In the entries below, find the line with "D4: diode (A" and the line with "SW2: none -> switch (VBUS, n23)"; give again those lines and every line between them, exactly.

**Data listing**
◇ ◇ ◇ ◇ ◇ ◇ ◇
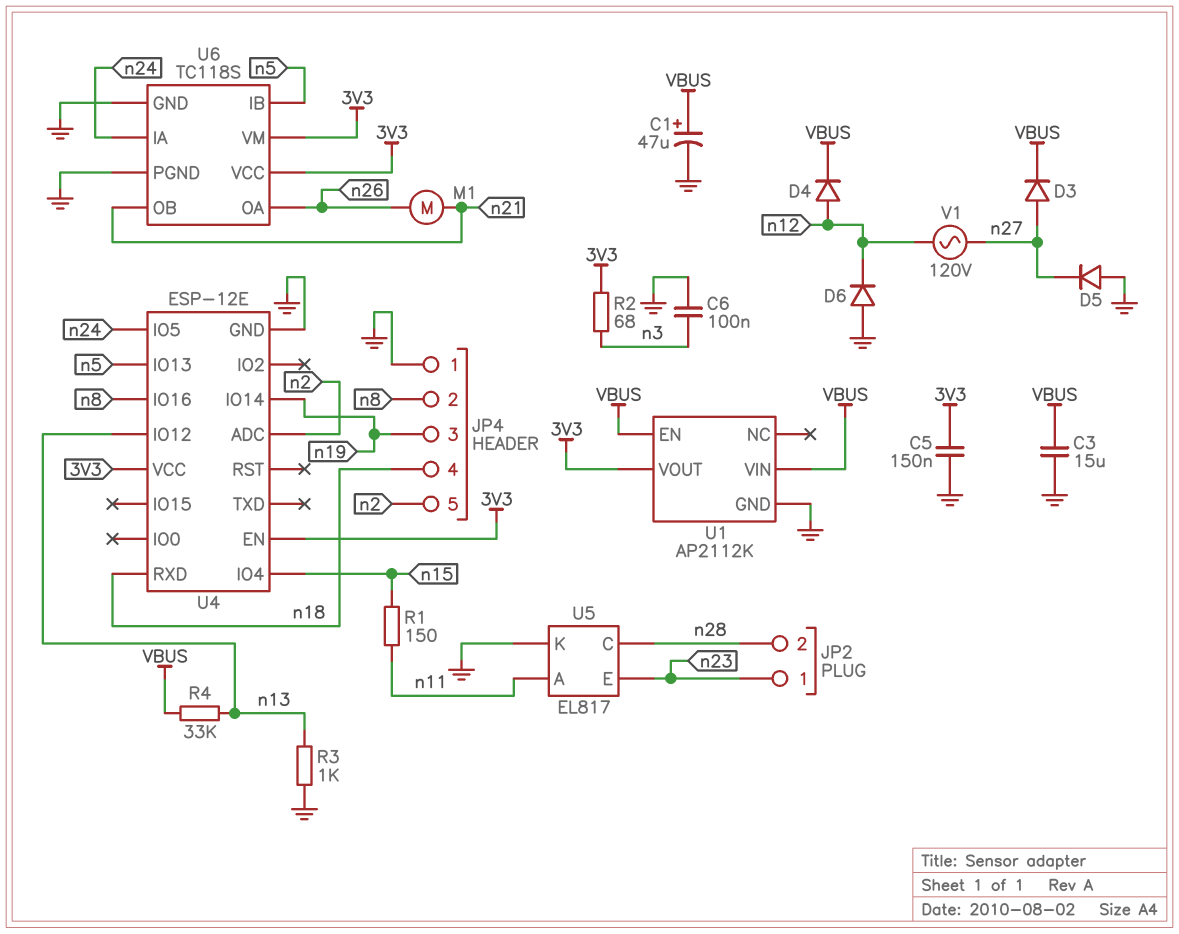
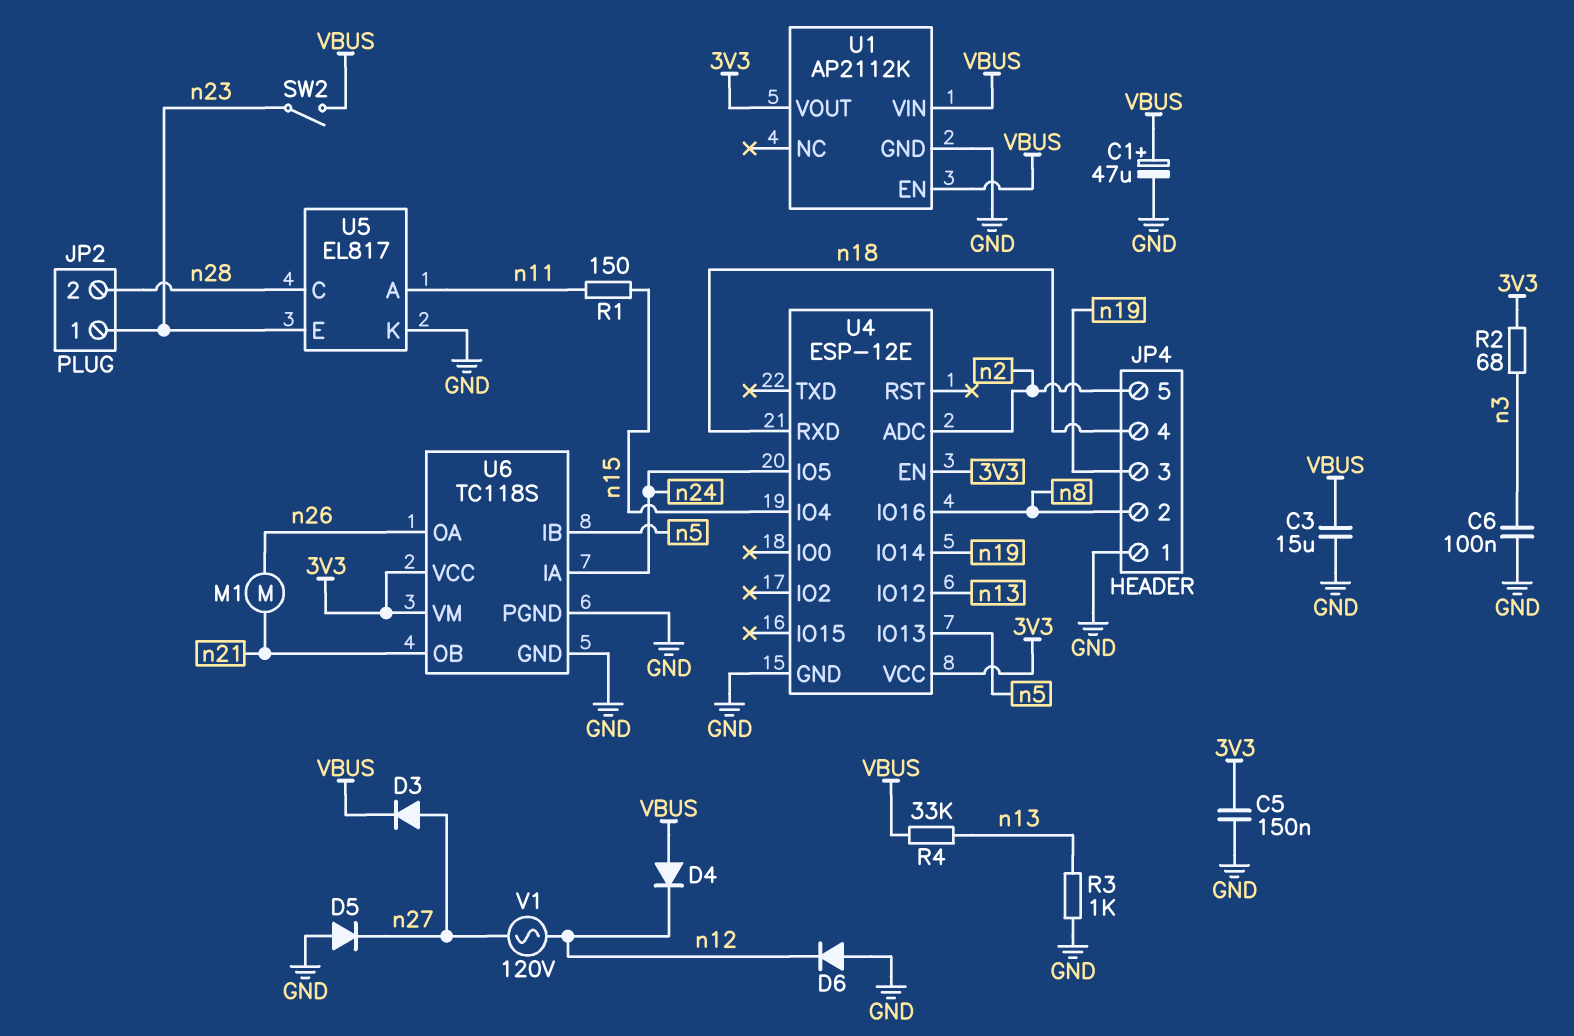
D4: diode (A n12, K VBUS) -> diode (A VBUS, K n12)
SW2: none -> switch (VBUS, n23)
◇ ◇ ◇ ◇ ◇ ◇ ◇
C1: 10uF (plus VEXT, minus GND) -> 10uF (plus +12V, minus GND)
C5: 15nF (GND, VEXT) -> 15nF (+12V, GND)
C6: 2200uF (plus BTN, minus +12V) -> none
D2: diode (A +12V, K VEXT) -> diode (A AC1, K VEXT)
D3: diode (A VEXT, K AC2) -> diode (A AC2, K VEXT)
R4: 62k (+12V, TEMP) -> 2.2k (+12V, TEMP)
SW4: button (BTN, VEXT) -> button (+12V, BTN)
◇ ◇ ◇ ◇ ◇ ◇ ◇
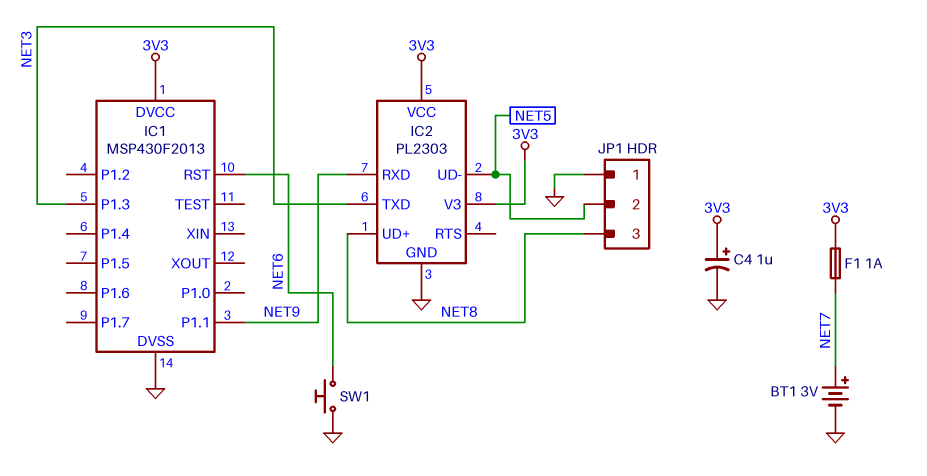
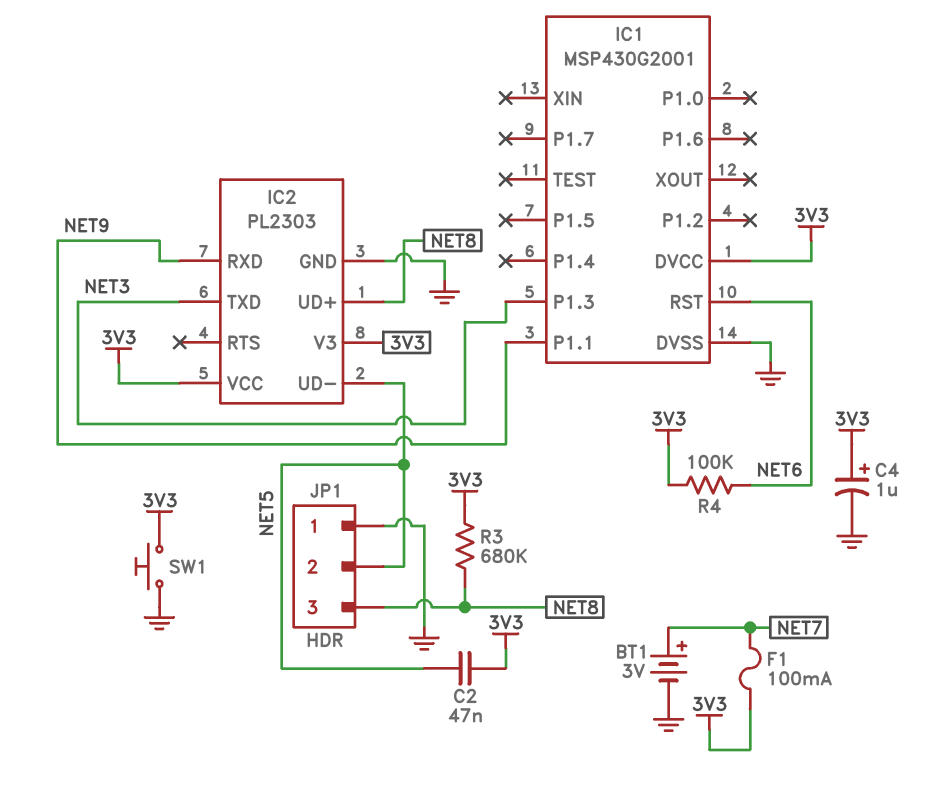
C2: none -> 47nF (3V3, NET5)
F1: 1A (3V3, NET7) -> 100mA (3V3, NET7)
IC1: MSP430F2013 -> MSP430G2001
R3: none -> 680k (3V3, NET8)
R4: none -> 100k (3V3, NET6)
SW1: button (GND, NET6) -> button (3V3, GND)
◇ ◇ ◇ ◇ ◇ ◇ ◇
**Finished task**
D4: diode (A n12, K VBUS) -> diode (A VBUS, K n12)
SW2: none -> switch (VBUS, n23)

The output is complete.